- **Work to be completed**
What is the number of lines in this listing that include "none"? Answer with that number only.
==== Exercise data
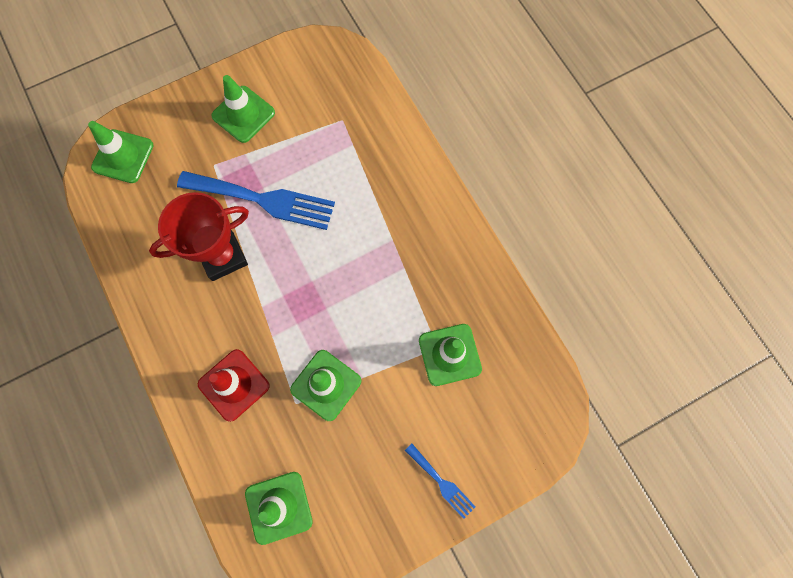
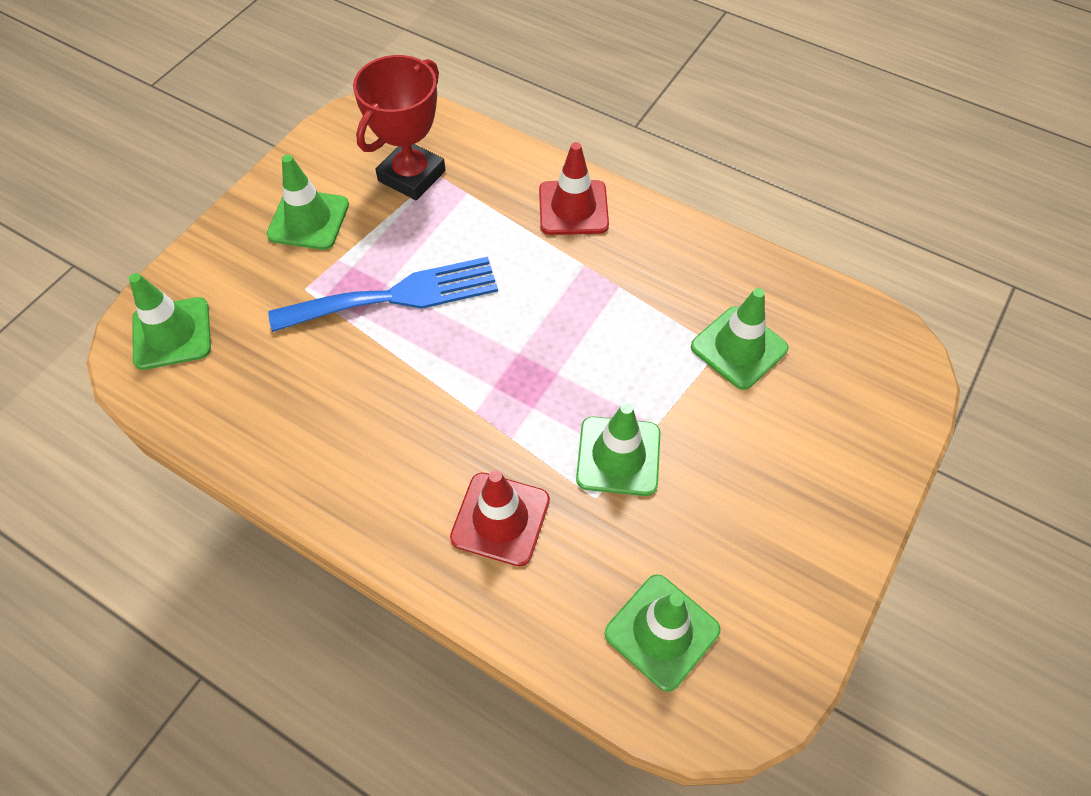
camera: 30 degrees left, 15 degrees down
(223, 256) = (385, 381): red trophy -> red trophy (412, 176)
(413, 192) = (573, 208): none -> red traffic cone
(441, 483) = (835, 487): blue fork -> none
========
- **Result of the exercise**
2